> **Try it**
Without including any pictures, write out all the records word for word.

(Entries taken from a collection)
[Start of Attachment]
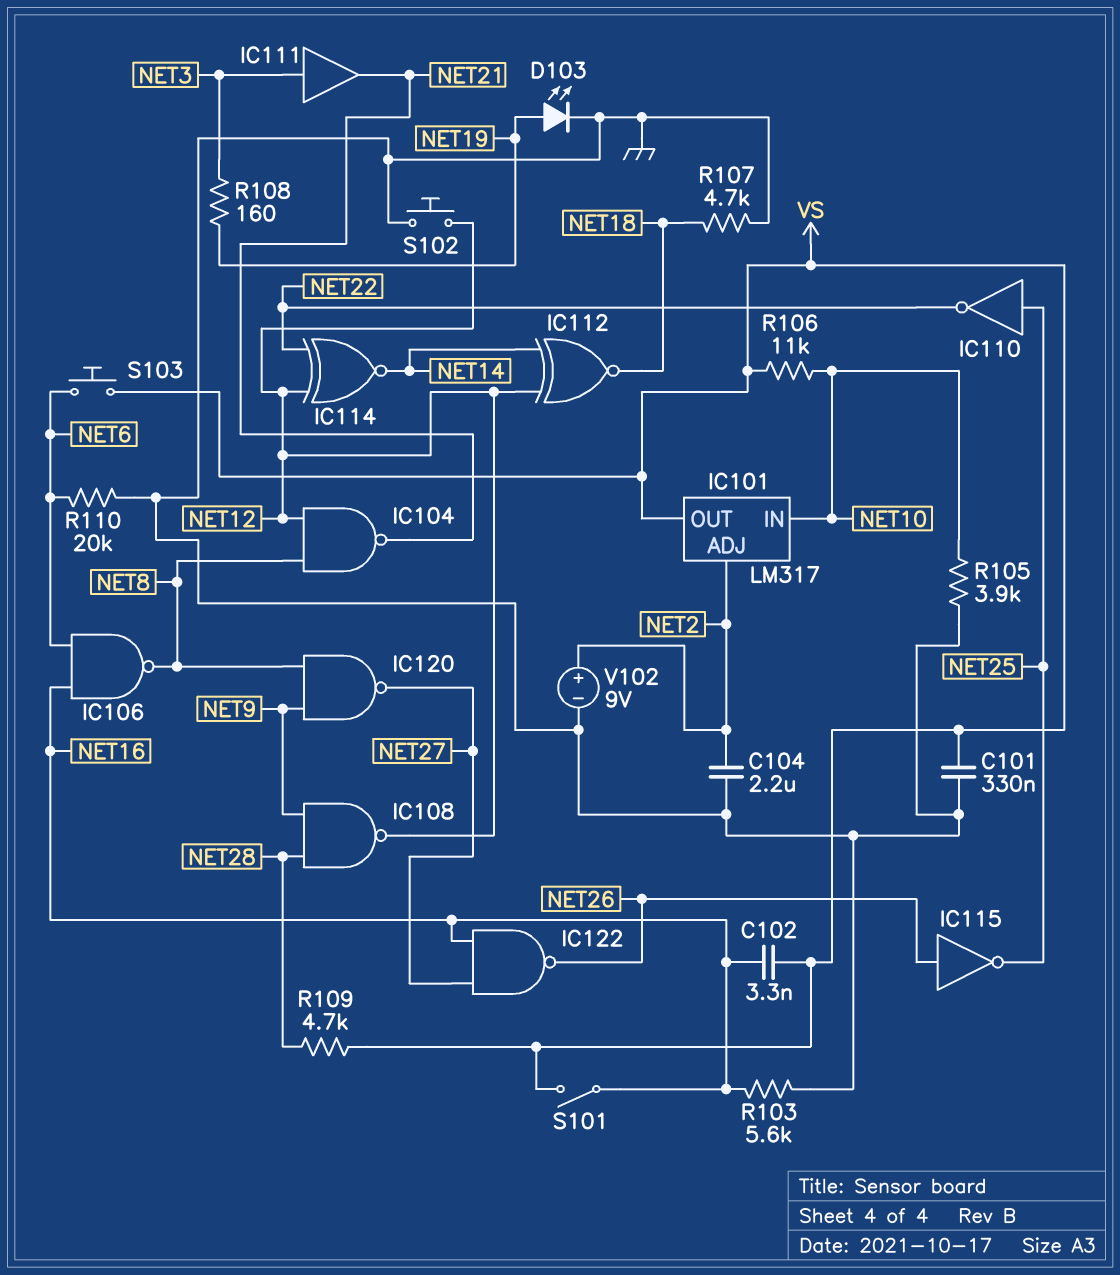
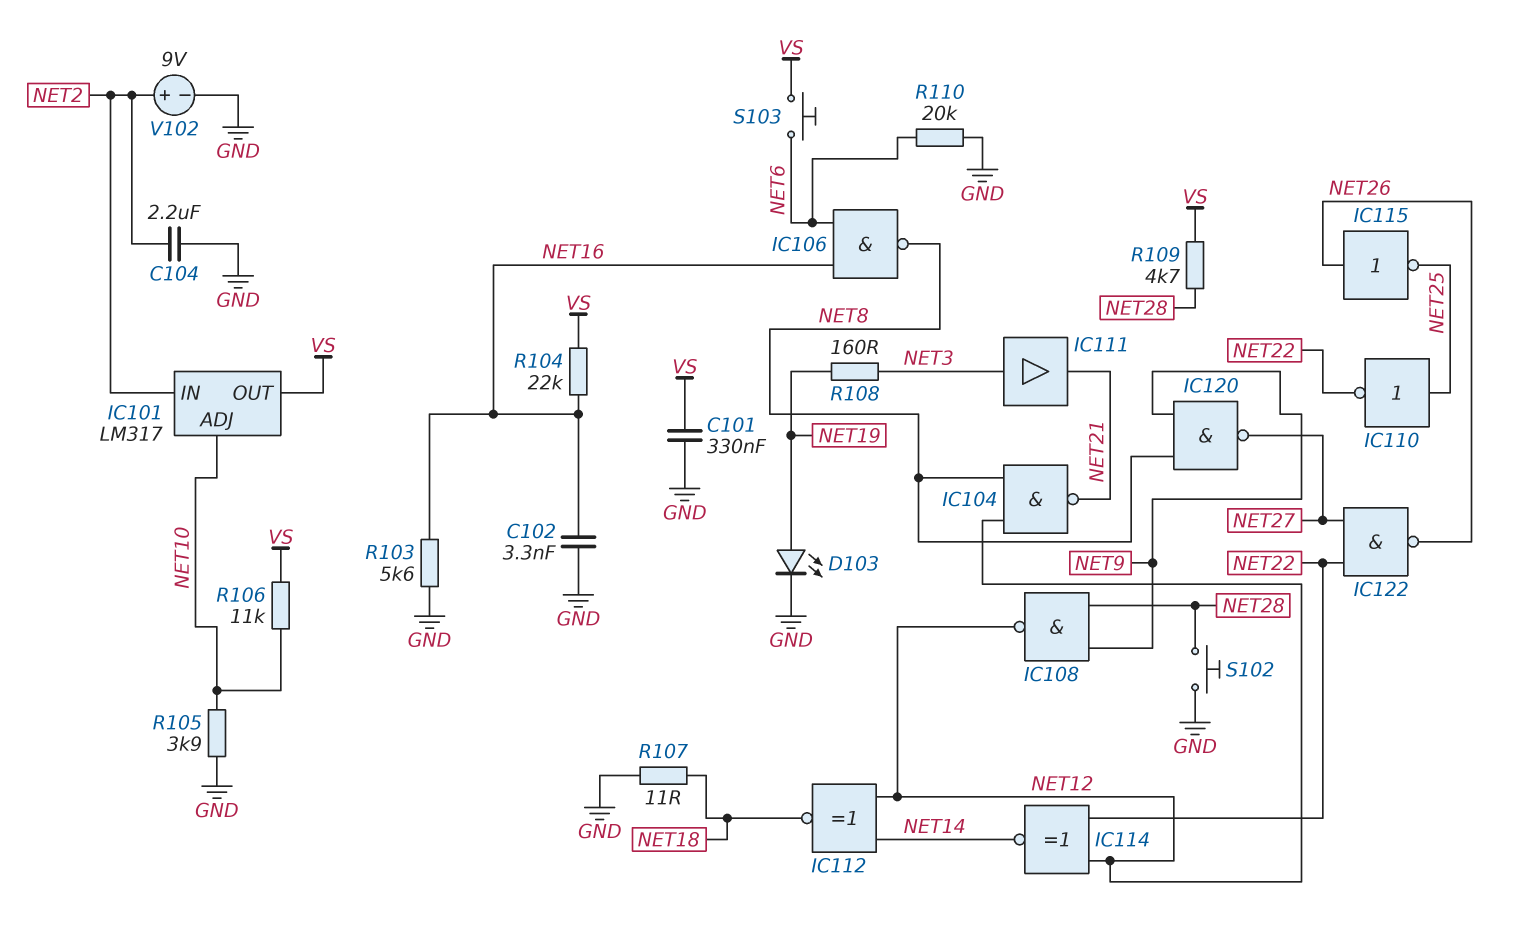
C102: 3.3nF (NET16, VS) -> 3.3nF (GND, NET16)
IC101 pin ADJ: NET2 -> NET10
IC101 pin IN: NET10 -> NET2
IC122: NAND (in NET16, in NET27, out NET26) -> NAND (in NET22, in NET27, out NET26)
R104: none -> 22k (NET16, VS)
R107: 4.7k (GND, NET18) -> 11 (GND, NET18)
S101: switch (NET16, VS) -> none
S102: button (GND, NET12) -> button (GND, NET28)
[End of Attachment]
> **Completed exercise**
C102: 3.3nF (NET16, VS) -> 3.3nF (GND, NET16)
IC101 pin ADJ: NET2 -> NET10
IC101 pin IN: NET10 -> NET2
IC122: NAND (in NET16, in NET27, out NET26) -> NAND (in NET22, in NET27, out NET26)
R104: none -> 22k (NET16, VS)
R107: 4.7k (GND, NET18) -> 11 (GND, NET18)
S101: switch (NET16, VS) -> none
S102: button (GND, NET12) -> button (GND, NET28)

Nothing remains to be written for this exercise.